» Task brief: Word for word, please copy the line containing "red star at" and all lines after it in the entries below, and only those, leaving every picture out.

» Source material:
################

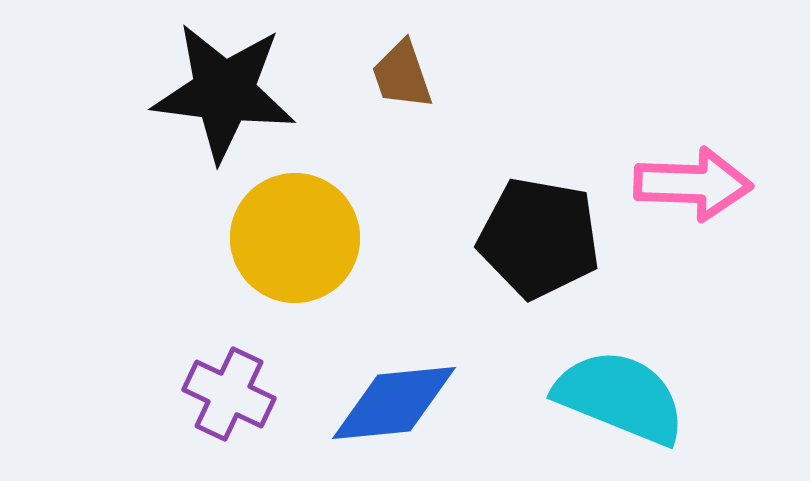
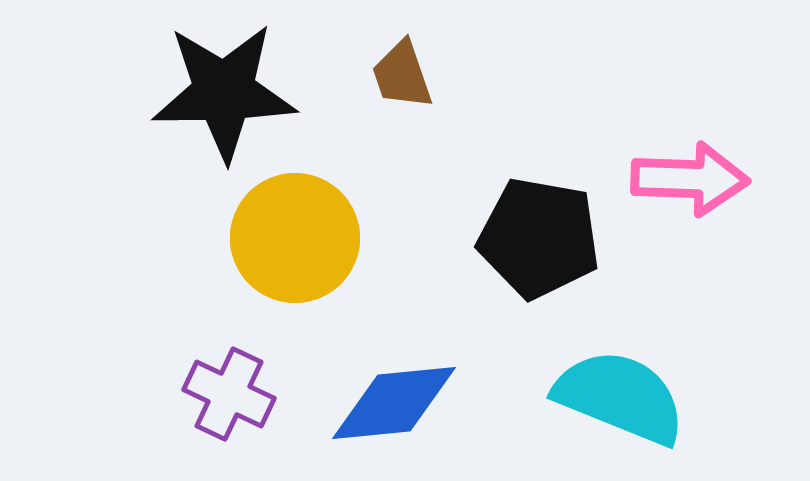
black star: rotated 8 degrees counterclockwise
pink arrow: moved 3 px left, 5 px up
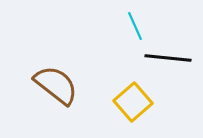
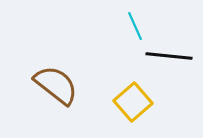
black line: moved 1 px right, 2 px up
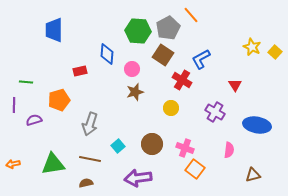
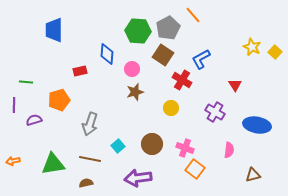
orange line: moved 2 px right
orange arrow: moved 3 px up
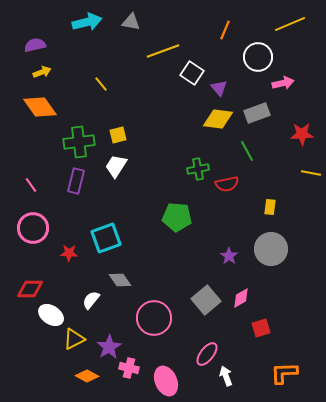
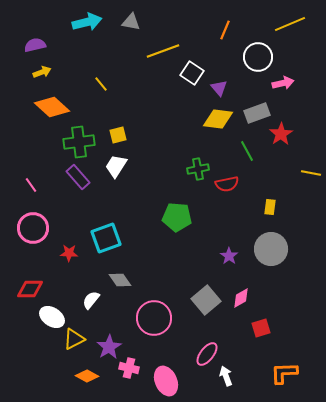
orange diamond at (40, 107): moved 12 px right; rotated 12 degrees counterclockwise
red star at (302, 134): moved 21 px left; rotated 30 degrees counterclockwise
purple rectangle at (76, 181): moved 2 px right, 4 px up; rotated 55 degrees counterclockwise
white ellipse at (51, 315): moved 1 px right, 2 px down
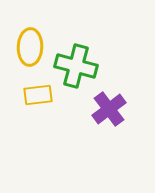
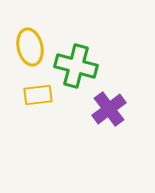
yellow ellipse: rotated 15 degrees counterclockwise
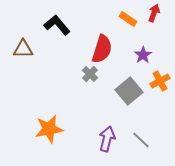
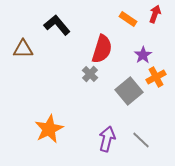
red arrow: moved 1 px right, 1 px down
orange cross: moved 4 px left, 4 px up
orange star: rotated 16 degrees counterclockwise
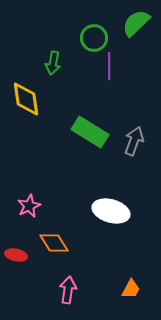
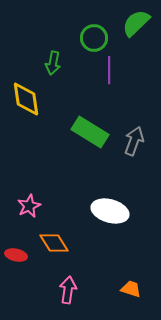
purple line: moved 4 px down
white ellipse: moved 1 px left
orange trapezoid: rotated 100 degrees counterclockwise
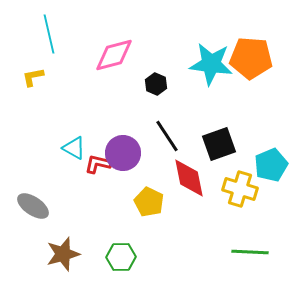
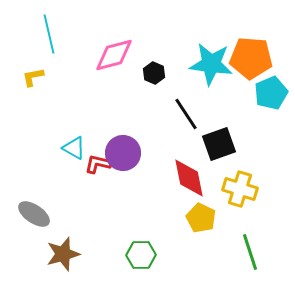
black hexagon: moved 2 px left, 11 px up
black line: moved 19 px right, 22 px up
cyan pentagon: moved 72 px up
yellow pentagon: moved 52 px right, 16 px down
gray ellipse: moved 1 px right, 8 px down
green line: rotated 69 degrees clockwise
green hexagon: moved 20 px right, 2 px up
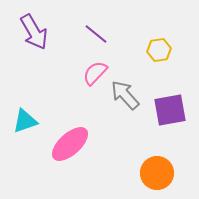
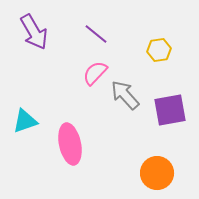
pink ellipse: rotated 60 degrees counterclockwise
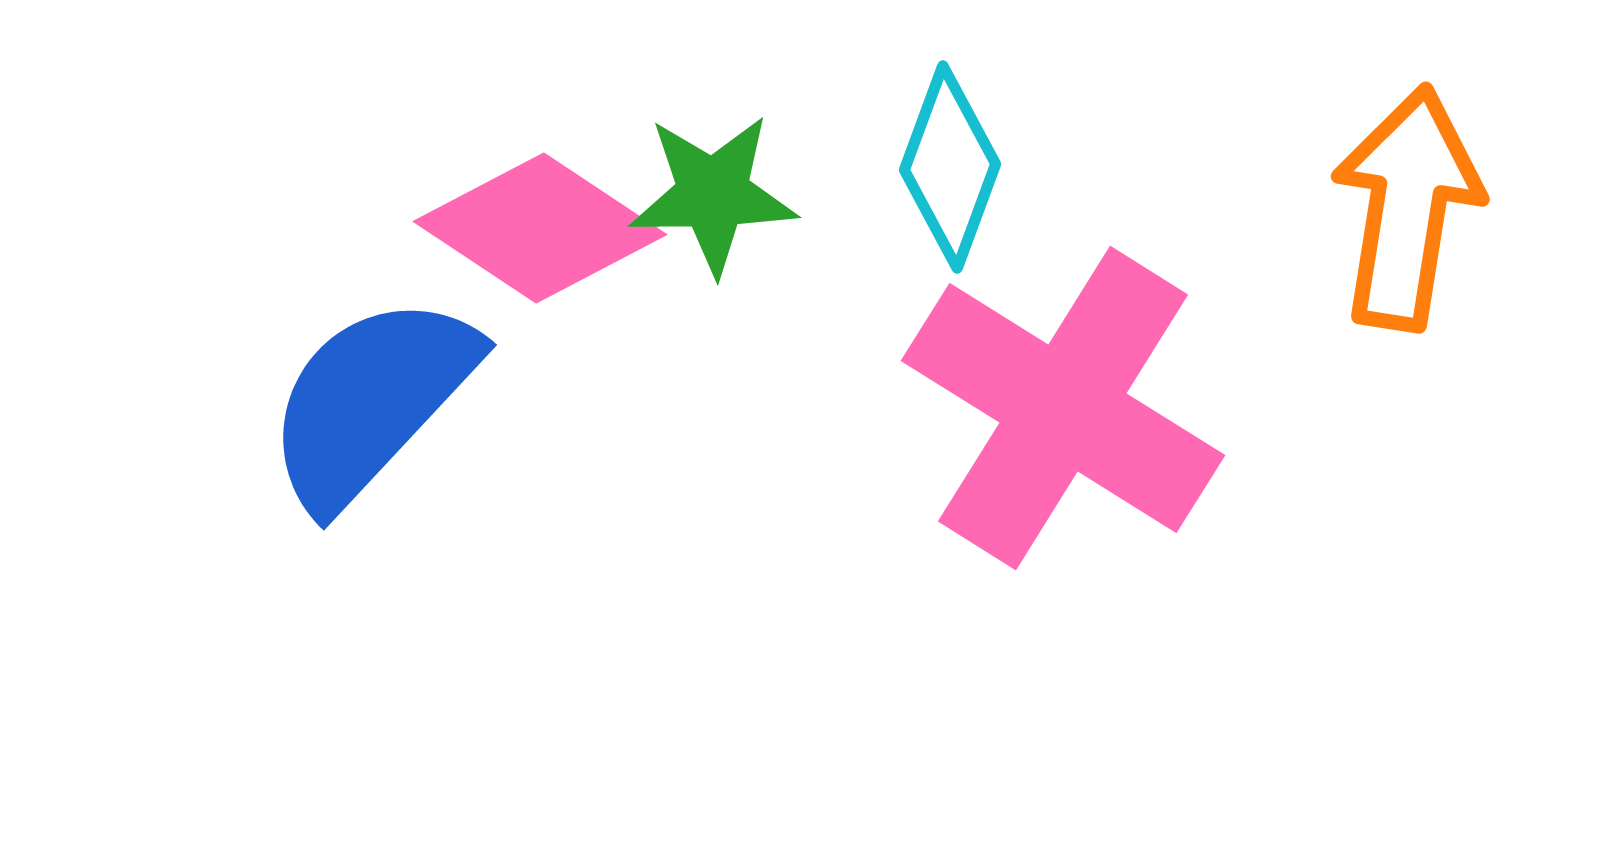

################

» Task answer:
red star at (302, 134): moved 21 px left; rotated 30 degrees counterclockwise
purple rectangle at (76, 181): moved 2 px right, 4 px up; rotated 55 degrees counterclockwise
white ellipse at (51, 315): moved 1 px right, 2 px down
yellow ellipse: rotated 15 degrees counterclockwise
red arrow: moved 1 px right, 1 px down
orange cross: moved 4 px left, 4 px up
orange star: rotated 16 degrees counterclockwise
purple line: moved 4 px down
white ellipse: moved 1 px left
orange trapezoid: rotated 100 degrees counterclockwise
black hexagon: moved 2 px left, 11 px up
black line: moved 19 px right, 22 px up
cyan pentagon: moved 72 px up
yellow pentagon: moved 52 px right, 16 px down
gray ellipse: moved 1 px right, 8 px down
green line: rotated 69 degrees clockwise
green hexagon: moved 20 px right, 2 px up
pink ellipse: rotated 60 degrees counterclockwise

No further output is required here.